Filter these entries so that only lines with the word "point" remain.

------ Source material

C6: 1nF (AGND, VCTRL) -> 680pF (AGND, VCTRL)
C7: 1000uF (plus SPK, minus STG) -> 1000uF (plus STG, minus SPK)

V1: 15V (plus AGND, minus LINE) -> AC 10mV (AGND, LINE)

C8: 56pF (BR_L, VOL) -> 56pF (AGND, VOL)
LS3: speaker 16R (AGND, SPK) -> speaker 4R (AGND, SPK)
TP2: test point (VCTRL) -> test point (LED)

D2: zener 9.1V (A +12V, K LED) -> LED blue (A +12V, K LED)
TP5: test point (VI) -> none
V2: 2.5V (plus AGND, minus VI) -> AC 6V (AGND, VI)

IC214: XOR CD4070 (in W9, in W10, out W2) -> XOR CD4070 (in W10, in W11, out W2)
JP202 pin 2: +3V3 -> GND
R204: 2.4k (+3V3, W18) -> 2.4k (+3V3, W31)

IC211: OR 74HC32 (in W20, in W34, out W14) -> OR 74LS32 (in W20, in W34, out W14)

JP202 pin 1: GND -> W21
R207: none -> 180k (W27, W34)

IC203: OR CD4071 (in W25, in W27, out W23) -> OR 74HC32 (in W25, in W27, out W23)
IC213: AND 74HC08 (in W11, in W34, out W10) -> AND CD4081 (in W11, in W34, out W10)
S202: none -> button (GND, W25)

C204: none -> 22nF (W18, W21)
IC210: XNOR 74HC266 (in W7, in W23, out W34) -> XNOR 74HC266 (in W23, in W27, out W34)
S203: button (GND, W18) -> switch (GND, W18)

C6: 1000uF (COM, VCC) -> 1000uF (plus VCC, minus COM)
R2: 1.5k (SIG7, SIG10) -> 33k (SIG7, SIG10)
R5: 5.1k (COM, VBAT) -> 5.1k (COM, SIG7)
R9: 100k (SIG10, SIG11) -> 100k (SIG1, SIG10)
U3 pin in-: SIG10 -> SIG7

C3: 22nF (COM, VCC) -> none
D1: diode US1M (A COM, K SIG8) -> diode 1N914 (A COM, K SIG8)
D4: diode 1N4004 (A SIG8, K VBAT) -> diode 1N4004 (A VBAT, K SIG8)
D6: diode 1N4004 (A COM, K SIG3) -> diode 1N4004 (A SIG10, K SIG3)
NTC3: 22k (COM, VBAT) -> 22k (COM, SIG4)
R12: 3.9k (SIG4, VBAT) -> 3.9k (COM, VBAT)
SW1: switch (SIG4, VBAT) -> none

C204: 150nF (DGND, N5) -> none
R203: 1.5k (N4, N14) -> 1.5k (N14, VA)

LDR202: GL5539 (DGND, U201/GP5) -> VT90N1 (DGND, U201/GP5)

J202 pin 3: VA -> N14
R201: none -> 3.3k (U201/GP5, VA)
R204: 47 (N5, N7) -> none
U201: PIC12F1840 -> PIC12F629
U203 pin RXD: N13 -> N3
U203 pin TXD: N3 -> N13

------------

### Output of the exercise
TP2: test point (VCTRL) -> test point (LED)
TP5: test point (VI) -> none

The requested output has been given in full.